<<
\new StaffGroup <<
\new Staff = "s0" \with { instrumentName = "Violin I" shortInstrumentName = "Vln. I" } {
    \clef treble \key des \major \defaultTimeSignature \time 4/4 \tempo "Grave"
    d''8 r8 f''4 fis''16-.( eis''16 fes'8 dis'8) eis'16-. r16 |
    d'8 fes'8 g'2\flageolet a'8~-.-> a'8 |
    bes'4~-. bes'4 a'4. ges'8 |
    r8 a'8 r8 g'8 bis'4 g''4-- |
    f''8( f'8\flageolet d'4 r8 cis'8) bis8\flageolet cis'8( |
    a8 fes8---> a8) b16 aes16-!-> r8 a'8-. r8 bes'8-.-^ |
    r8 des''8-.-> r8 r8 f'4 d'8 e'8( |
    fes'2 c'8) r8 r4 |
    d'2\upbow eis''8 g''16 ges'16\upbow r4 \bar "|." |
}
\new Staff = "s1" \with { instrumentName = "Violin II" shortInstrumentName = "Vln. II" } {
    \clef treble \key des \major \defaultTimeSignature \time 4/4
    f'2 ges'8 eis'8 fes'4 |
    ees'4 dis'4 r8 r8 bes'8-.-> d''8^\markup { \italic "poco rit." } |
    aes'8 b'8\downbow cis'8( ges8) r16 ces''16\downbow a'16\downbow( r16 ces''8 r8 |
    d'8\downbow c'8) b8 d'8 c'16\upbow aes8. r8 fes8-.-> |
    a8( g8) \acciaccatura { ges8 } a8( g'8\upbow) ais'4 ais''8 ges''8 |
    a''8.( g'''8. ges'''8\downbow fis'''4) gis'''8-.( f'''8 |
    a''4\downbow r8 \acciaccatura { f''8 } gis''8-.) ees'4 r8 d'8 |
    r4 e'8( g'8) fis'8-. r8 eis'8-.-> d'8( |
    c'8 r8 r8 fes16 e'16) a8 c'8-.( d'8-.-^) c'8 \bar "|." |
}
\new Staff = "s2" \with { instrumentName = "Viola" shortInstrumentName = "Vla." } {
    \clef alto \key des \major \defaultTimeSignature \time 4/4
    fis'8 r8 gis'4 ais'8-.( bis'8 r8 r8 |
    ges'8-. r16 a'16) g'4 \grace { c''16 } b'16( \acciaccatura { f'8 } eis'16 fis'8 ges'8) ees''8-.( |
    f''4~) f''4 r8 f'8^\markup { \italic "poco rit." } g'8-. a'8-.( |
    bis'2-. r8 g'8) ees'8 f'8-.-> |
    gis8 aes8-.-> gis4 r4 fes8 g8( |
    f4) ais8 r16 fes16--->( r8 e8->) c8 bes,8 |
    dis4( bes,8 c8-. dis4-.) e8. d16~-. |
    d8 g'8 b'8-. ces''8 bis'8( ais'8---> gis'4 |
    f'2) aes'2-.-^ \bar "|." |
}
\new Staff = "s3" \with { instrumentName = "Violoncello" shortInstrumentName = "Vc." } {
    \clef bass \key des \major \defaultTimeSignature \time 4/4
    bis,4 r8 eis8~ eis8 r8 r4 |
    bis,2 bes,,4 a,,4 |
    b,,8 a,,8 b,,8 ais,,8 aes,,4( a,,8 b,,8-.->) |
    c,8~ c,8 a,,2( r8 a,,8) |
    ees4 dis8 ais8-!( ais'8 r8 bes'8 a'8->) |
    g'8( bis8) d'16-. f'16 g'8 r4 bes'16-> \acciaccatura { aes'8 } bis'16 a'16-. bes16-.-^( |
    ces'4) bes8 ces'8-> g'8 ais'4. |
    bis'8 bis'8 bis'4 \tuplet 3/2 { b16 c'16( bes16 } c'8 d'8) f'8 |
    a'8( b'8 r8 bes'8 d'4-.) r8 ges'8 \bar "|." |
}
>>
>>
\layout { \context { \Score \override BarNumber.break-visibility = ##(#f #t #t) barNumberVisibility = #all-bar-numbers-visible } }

***

WORK TO BE COMPLETED: Copy every line of the rows above, keeping each character and line break unchanged.

OUTPUT BELOW:
<<
\new StaffGroup <<
\new Staff = "s0" \with { instrumentName = "Violin I" shortInstrumentName = "Vln. I" } {
    \clef treble \key des \major \defaultTimeSignature \time 4/4 \tempo "Grave"
    d''8 r8 f''4 fis''16-.( eis''16 fes'8 dis'8) eis'16-. r16 |
    d'8 fes'8 g'2\flageolet a'8~-.-> a'8 |
    bes'4~-. bes'4 a'4. ges'8 |
    r8 a'8 r8 g'8 bis'4 g''4-- |
    f''8( f'8\flageolet d'4 r8 cis'8) bis8\flageolet cis'8( |
    a8 fes8---> a8) b16 aes16-!-> r8 a'8-. r8 bes'8-.-^ |
    r8 des''8-.-> r8 r8 f'4 d'8 e'8( |
    fes'2 c'8) r8 r4 |
    d'2\upbow eis''8 g''16 ges'16\upbow r4 \bar "|." |
}
\new Staff = "s1" \with { instrumentName = "Violin II" shortInstrumentName = "Vln. II" } {
    \clef treble \key des \major \defaultTimeSignature \time 4/4
    f'2 ges'8 eis'8 fes'4 |
    ees'4 dis'4 r8 r8 bes'8-.-> d''8^\markup { \italic "poco rit." } |
    aes'8 b'8\downbow cis'8( ges8) r16 ces''16\downbow a'16\downbow( r16 ces''8 r8 |
    d'8\downbow c'8) b8 d'8 c'16\upbow aes8. r8 fes8-.-> |
    a8( g8) \acciaccatura { ges8 } a8( g'8\upbow) ais'4 ais''8 ges''8 |
    a''8.( g'''8. ges'''8\downbow fis'''4) gis'''8-.( f'''8 |
    a''4\downbow r8 \acciaccatura { f''8 } gis''8-.) ees'4 r8 d'8 |
    r4 e'8( g'8) fis'8-. r8 eis'8-.-> d'8( |
    c'8 r8 r8 fes16 e'16) a8 c'8-.( d'8-.-^) c'8 \bar "|." |
}
\new Staff = "s2" \with { instrumentName = "Viola" shortInstrumentName = "Vla." } {
    \clef alto \key des \major \defaultTimeSignature \time 4/4
    fis'8 r8 gis'4 ais'8-.( bis'8 r8 r8 |
    ges'8-. r16 a'16) g'4 \grace { c''16 } b'16( \acciaccatura { f'8 } eis'16 fis'8 ges'8) ees''8-.( |
    f''4~) f''4 r8 f'8^\markup { \italic "poco rit." } g'8-. a'8-.( |
    bis'2-. r8 g'8) ees'8 f'8-.-> |
    gis8 aes8-.-> gis4 r4 fes8 g8( |
    f4) ais8 r16 fes16--->( r8 e8->) c8 bes,8 |
    dis4( bes,8 c8-. dis4-.) e8. d16~-. |
    d8 g'8 b'8-. ces''8 bis'8( ais'8---> gis'4 |
    f'2) aes'2-.-^ \bar "|." |
}
\new Staff = "s3" \with { instrumentName = "Violoncello" shortInstrumentName = "Vc." } {
    \clef bass \key des \major \defaultTimeSignature \time 4/4
    bis,4 r8 eis8~ eis8 r8 r4 |
    bis,2 bes,,4 a,,4 |
    b,,8 a,,8 b,,8 ais,,8 aes,,4( a,,8 b,,8-.->) |
    c,8~ c,8 a,,2( r8 a,,8) |
    ees4 dis8 ais8-!( ais'8 r8 bes'8 a'8->) |
    g'8( bis8) d'16-. f'16 g'8 r4 bes'16-> \acciaccatura { aes'8 } bis'16 a'16-. bes16-.-^( |
    ces'4) bes8 ces'8-> g'8 ais'4. |
    bis'8 bis'8 bis'4 \tuplet 3/2 { b16 c'16( bes16 } c'8 d'8) f'8 |
    a'8( b'8 r8 bes'8 d'4-.) r8 ges'8 \bar "|." |
}
>>
>>
\layout { \context { \Score \override BarNumber.break-visibility = ##(#f #t #t) barNumberVisibility = #all-bar-numbers-visible } }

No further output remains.